### DATA FOR THIS TASK ###
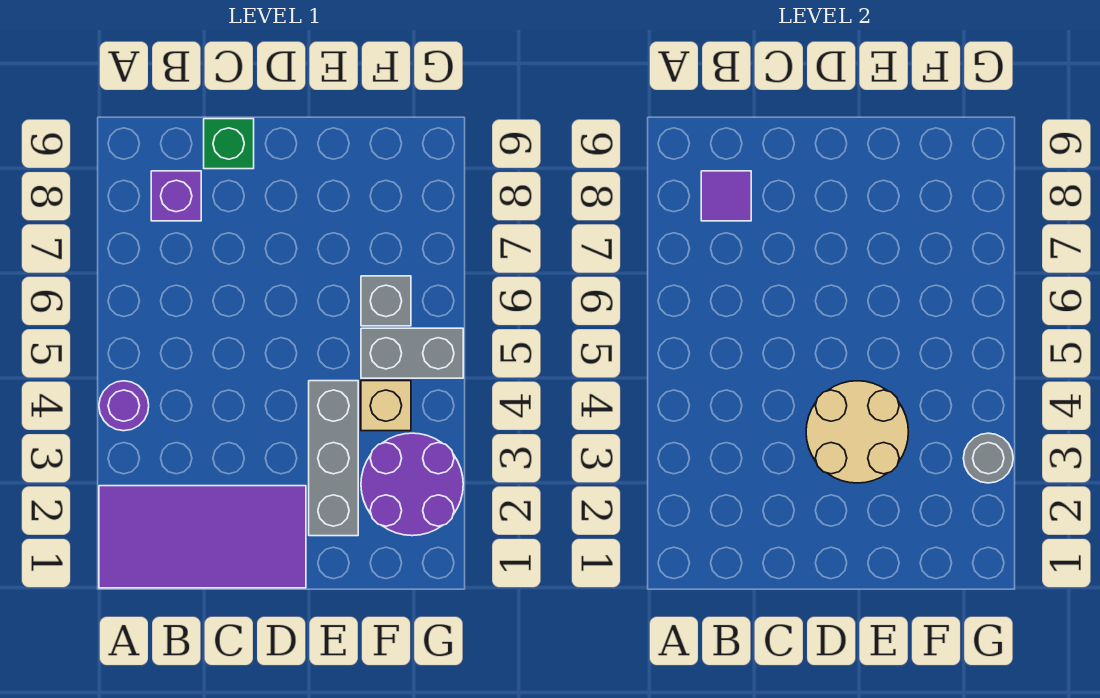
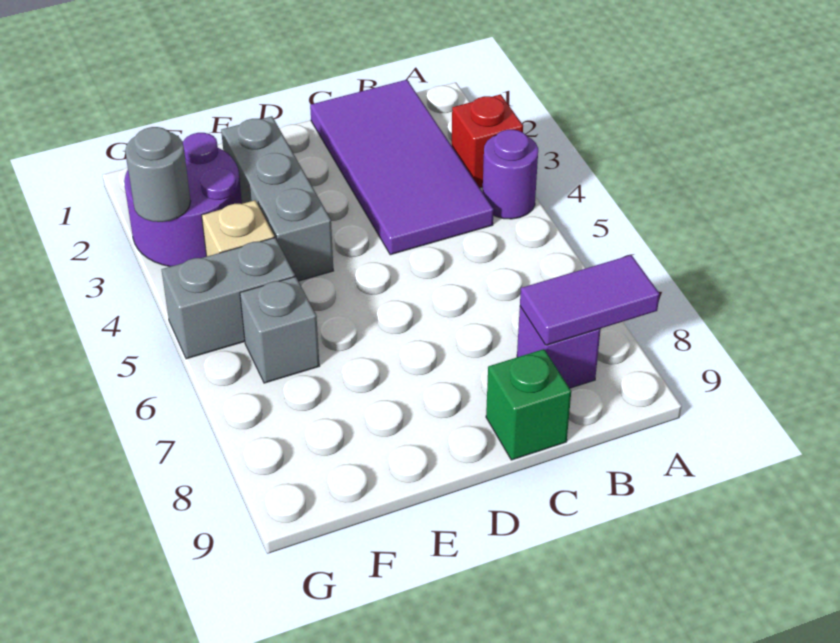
purple tile A1:D2 level 1 -> purple tile B1:C4 level 1
none -> red brick A3 level 1
purple tile B8 level 2 -> purple tile A8:B8 level 2
tan round brick D3:E4 level 2 -> none

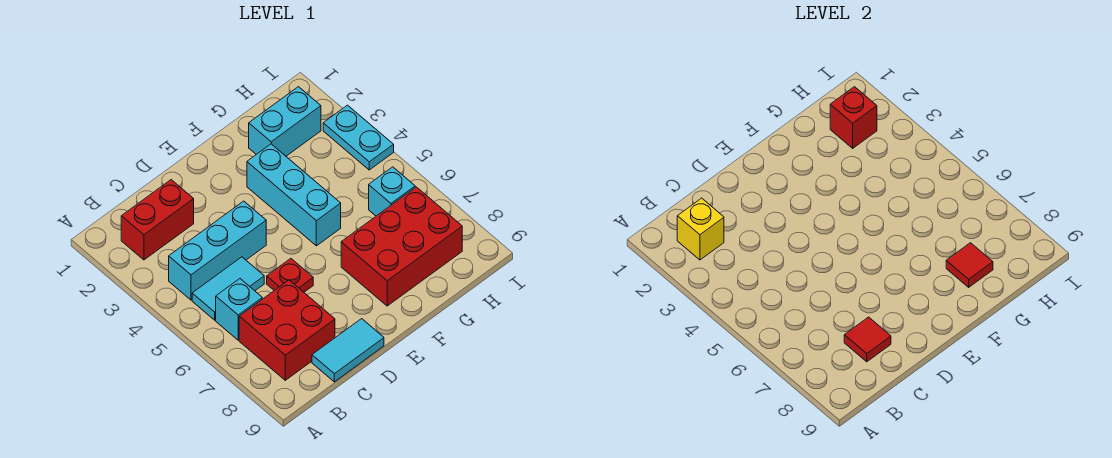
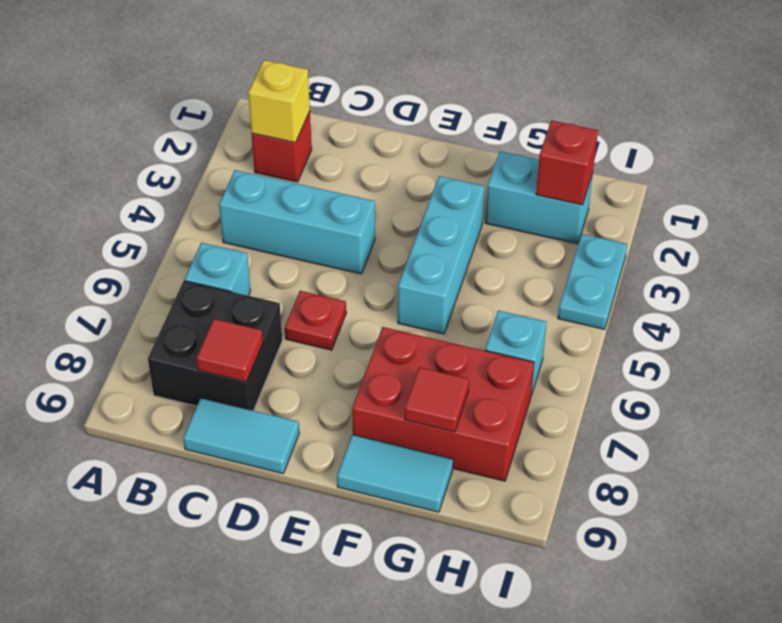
red brick B2:C2 level 1 -> red brick B2 level 1
cyan tile B5:C5 level 1 -> cyan tile F9:G9 level 1
red brick B7:C8 level 1 -> black brick B7:C8 level 1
###
EXERCISE DETAILS
Among the lines of the data, some may include "brick" as a word or string; report how many, and nothing else.

ANSWER SECTION
4